[EXERCISE MATERIAL]:
------------------------------------------------
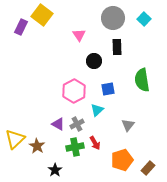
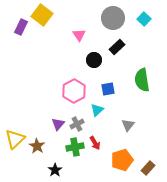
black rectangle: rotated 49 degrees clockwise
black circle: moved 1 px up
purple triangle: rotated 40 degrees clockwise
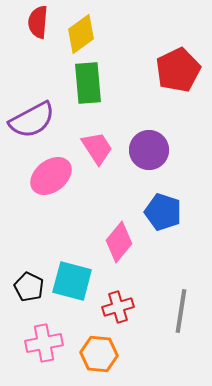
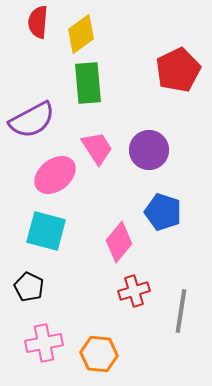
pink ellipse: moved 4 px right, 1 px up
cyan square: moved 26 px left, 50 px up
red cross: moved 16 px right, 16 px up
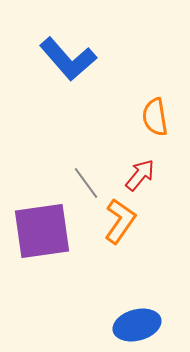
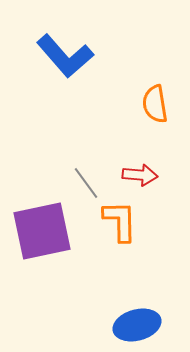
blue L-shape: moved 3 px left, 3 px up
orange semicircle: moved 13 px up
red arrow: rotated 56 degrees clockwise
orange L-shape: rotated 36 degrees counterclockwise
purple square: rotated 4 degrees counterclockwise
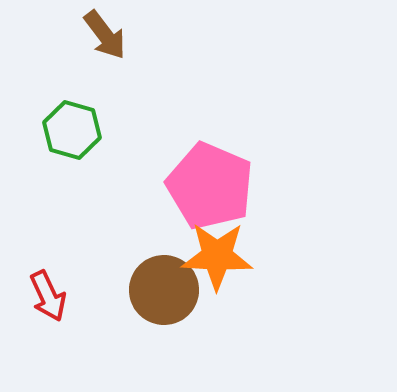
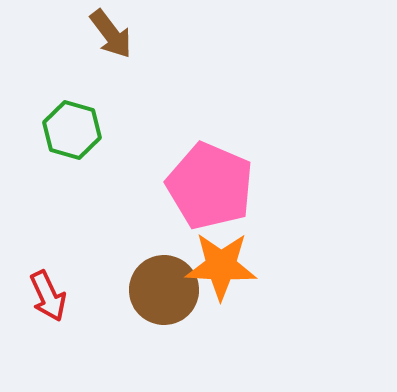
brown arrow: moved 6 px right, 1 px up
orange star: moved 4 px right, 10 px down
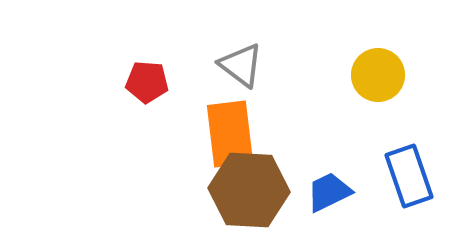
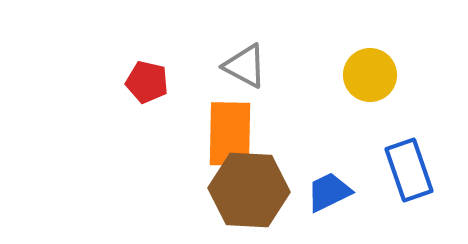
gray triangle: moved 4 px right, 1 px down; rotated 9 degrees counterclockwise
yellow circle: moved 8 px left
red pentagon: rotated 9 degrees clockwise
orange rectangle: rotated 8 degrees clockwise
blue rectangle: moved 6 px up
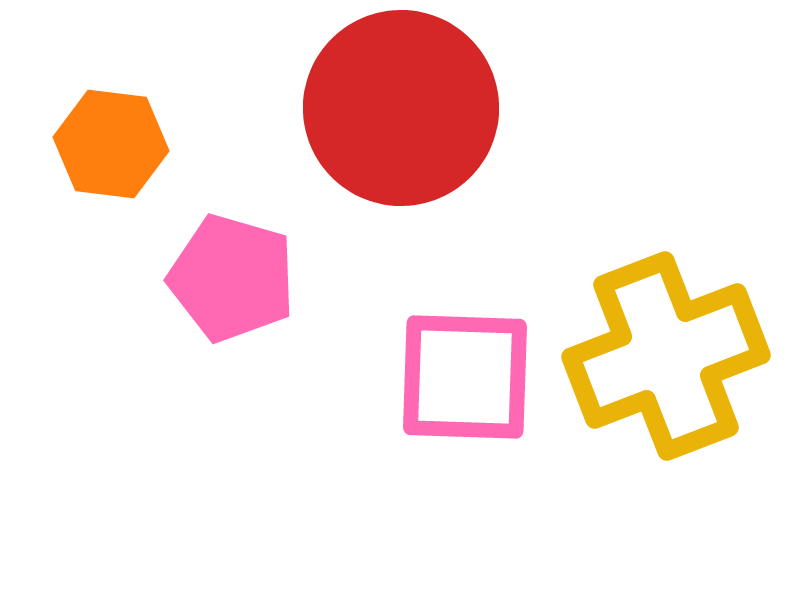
------------------------------------------------
In your answer, set down the full listing word for word and include no pictures.

black rectangle: rotated 49 degrees clockwise
black circle: moved 1 px up
purple triangle: rotated 40 degrees clockwise
pink ellipse: moved 4 px right, 1 px up
cyan square: moved 26 px left, 50 px up
red cross: moved 16 px right, 16 px up
blue L-shape: moved 3 px left, 3 px up
orange semicircle: moved 13 px up
red arrow: rotated 56 degrees clockwise
orange L-shape: rotated 36 degrees counterclockwise
purple square: rotated 4 degrees counterclockwise
brown arrow: moved 6 px right, 1 px up
orange star: moved 4 px right, 10 px down
gray triangle: moved 4 px right, 1 px down; rotated 9 degrees counterclockwise
yellow circle: moved 8 px left
red pentagon: rotated 9 degrees clockwise
orange rectangle: rotated 8 degrees clockwise
blue rectangle: moved 6 px up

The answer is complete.